About this exercise: Lines from the beginning of the entries up to and including the one with "U3 pin SDA: GND -> SDA" must be duplicated word for word; leave out all others.

Records from a dataset
......
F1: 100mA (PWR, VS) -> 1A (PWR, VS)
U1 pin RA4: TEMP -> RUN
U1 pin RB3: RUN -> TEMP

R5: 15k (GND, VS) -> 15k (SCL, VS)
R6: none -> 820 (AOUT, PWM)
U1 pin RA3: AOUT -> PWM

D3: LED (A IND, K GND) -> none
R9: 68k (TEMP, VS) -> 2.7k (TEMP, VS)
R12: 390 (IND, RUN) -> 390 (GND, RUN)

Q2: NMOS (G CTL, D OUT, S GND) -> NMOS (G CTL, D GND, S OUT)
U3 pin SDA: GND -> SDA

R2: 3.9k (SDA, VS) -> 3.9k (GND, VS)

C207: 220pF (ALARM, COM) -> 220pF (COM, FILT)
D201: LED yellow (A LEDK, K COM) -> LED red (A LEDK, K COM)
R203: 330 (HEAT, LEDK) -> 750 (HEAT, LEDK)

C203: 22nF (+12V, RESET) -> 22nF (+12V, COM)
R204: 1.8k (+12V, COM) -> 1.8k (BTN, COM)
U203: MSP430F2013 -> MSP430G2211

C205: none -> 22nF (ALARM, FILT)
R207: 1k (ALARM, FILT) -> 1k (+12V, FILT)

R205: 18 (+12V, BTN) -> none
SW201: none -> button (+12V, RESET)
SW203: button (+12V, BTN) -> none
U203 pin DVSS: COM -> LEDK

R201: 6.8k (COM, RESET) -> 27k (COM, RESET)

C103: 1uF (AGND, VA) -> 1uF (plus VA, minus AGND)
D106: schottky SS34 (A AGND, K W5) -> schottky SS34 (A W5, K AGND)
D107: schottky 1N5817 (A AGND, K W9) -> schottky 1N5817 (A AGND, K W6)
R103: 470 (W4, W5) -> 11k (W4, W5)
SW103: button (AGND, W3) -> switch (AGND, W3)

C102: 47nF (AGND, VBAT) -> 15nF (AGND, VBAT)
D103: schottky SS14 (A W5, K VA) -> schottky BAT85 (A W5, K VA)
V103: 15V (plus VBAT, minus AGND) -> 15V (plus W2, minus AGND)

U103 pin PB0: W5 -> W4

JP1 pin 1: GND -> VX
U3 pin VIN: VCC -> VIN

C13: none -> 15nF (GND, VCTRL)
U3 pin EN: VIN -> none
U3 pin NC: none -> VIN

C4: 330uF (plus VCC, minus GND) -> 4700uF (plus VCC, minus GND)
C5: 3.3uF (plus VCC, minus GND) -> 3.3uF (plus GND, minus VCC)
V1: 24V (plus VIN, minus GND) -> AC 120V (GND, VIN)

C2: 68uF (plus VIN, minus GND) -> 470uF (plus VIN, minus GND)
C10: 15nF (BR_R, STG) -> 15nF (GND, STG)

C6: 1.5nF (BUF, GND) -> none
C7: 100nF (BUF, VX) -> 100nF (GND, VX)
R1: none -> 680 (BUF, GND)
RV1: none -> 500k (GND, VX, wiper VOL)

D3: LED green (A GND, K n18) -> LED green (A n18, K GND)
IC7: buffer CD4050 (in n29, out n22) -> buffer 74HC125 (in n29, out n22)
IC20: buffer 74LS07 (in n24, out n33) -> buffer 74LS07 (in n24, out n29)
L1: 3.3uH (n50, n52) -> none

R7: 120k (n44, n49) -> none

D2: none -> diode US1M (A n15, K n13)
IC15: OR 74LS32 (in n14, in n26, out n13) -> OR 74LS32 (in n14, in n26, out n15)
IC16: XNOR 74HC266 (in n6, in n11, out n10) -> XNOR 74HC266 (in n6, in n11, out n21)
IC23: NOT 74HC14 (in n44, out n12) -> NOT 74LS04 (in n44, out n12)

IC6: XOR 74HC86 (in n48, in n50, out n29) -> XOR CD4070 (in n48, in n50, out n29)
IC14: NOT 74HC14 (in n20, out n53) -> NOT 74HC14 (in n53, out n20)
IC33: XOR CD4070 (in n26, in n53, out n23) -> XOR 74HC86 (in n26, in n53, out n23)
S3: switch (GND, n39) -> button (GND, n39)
......
Written reply:
F1: 100mA (PWR, VS) -> 1A (PWR, VS)
U1 pin RA4: TEMP -> RUN
U1 pin RB3: RUN -> TEMP

R5: 15k (GND, VS) -> 15k (SCL, VS)
R6: none -> 820 (AOUT, PWM)
U1 pin RA3: AOUT -> PWM

D3: LED (A IND, K GND) -> none
R9: 68k (TEMP, VS) -> 2.7k (TEMP, VS)
R12: 390 (IND, RUN) -> 390 (GND, RUN)

Q2: NMOS (G CTL, D OUT, S GND) -> NMOS (G CTL, D GND, S OUT)
U3 pin SDA: GND -> SDA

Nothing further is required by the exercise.